** ACTION ITEM **
Only one portion of the data is to be written out: from the line bearing "R7: 470 (IC4/OUT, SIG11)" through the line bearing "R3: 1k (DGND, N10) -> 2.2k (DGND, N10)". Write it exactly as it appears.

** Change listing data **
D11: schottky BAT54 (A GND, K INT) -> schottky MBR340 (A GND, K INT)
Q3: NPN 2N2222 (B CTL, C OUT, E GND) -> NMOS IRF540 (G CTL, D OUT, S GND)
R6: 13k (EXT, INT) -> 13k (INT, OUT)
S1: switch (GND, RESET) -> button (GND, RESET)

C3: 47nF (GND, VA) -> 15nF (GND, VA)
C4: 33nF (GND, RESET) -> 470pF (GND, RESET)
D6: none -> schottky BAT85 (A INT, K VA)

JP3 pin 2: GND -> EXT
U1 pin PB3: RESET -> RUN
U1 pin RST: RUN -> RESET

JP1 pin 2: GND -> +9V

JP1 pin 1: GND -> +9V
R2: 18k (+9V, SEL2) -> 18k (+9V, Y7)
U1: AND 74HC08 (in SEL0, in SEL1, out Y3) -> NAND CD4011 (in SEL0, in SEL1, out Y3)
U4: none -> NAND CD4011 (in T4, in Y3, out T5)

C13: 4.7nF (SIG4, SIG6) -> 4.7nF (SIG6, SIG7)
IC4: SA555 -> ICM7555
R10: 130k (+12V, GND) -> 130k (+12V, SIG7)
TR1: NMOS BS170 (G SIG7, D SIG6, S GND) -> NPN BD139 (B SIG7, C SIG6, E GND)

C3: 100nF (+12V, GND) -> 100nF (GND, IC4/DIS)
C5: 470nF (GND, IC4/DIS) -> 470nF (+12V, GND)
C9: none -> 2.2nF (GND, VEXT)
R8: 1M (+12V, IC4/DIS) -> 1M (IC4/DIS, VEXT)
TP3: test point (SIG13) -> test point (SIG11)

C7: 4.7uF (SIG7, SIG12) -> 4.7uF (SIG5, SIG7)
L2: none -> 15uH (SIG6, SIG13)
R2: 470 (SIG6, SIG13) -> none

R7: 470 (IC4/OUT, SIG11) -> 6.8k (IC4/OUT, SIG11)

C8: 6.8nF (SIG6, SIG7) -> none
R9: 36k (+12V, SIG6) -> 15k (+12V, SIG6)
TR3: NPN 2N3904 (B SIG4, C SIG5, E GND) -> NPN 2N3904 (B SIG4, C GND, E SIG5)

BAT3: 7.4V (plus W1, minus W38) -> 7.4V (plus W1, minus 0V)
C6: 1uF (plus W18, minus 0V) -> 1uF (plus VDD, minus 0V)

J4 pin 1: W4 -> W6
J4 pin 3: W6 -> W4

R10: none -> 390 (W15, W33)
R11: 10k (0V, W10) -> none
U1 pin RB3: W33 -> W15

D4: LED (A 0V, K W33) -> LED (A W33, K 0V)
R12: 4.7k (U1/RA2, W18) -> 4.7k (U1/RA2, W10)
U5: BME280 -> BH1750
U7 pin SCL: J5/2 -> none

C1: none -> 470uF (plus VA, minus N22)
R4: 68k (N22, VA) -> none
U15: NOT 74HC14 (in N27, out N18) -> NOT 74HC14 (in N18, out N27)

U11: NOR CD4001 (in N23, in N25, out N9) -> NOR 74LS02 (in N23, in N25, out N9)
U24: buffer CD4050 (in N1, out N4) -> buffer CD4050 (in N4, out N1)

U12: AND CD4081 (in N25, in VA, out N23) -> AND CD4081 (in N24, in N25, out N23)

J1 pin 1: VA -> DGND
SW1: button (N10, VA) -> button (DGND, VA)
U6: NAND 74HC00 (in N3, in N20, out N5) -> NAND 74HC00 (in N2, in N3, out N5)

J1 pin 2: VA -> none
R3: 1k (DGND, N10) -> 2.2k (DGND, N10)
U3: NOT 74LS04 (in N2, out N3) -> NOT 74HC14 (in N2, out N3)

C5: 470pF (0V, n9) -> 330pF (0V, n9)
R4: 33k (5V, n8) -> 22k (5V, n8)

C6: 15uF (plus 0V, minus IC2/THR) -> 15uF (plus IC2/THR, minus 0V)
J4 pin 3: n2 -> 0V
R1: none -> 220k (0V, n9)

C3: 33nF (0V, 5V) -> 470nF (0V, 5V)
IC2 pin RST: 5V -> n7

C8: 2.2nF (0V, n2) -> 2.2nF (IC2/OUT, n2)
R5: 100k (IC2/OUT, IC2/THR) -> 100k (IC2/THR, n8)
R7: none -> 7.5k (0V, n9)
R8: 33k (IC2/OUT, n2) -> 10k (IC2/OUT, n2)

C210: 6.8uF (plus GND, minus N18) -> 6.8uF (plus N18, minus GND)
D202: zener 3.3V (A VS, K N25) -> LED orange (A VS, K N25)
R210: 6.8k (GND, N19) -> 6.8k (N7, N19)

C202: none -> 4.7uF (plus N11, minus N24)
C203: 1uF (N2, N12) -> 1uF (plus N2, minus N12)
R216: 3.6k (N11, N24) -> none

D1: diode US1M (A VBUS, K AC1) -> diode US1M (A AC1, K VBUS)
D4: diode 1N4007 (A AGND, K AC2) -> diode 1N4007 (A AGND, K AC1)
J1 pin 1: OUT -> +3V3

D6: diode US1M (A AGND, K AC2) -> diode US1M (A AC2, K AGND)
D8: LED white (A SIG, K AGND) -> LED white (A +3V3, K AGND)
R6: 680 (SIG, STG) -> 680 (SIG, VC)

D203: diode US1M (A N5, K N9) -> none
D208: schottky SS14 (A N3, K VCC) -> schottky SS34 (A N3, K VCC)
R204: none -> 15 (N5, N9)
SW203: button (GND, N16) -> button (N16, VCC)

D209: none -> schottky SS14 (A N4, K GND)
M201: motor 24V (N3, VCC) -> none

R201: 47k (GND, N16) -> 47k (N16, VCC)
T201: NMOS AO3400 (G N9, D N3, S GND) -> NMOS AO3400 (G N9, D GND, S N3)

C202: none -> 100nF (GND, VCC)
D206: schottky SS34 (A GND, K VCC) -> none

** WORKED SOLUTION **
R7: 470 (IC4/OUT, SIG11) -> 6.8k (IC4/OUT, SIG11)

C8: 6.8nF (SIG6, SIG7) -> none
R9: 36k (+12V, SIG6) -> 15k (+12V, SIG6)
TR3: NPN 2N3904 (B SIG4, C SIG5, E GND) -> NPN 2N3904 (B SIG4, C GND, E SIG5)

BAT3: 7.4V (plus W1, minus W38) -> 7.4V (plus W1, minus 0V)
C6: 1uF (plus W18, minus 0V) -> 1uF (plus VDD, minus 0V)

J4 pin 1: W4 -> W6
J4 pin 3: W6 -> W4

R10: none -> 390 (W15, W33)
R11: 10k (0V, W10) -> none
U1 pin RB3: W33 -> W15

D4: LED (A 0V, K W33) -> LED (A W33, K 0V)
R12: 4.7k (U1/RA2, W18) -> 4.7k (U1/RA2, W10)
U5: BME280 -> BH1750
U7 pin SCL: J5/2 -> none

C1: none -> 470uF (plus VA, minus N22)
R4: 68k (N22, VA) -> none
U15: NOT 74HC14 (in N27, out N18) -> NOT 74HC14 (in N18, out N27)

U11: NOR CD4001 (in N23, in N25, out N9) -> NOR 74LS02 (in N23, in N25, out N9)
U24: buffer CD4050 (in N1, out N4) -> buffer CD4050 (in N4, out N1)

U12: AND CD4081 (in N25, in VA, out N23) -> AND CD4081 (in N24, in N25, out N23)

J1 pin 1: VA -> DGND
SW1: button (N10, VA) -> button (DGND, VA)
U6: NAND 74HC00 (in N3, in N20, out N5) -> NAND 74HC00 (in N2, in N3, out N5)

J1 pin 2: VA -> none
R3: 1k (DGND, N10) -> 2.2k (DGND, N10)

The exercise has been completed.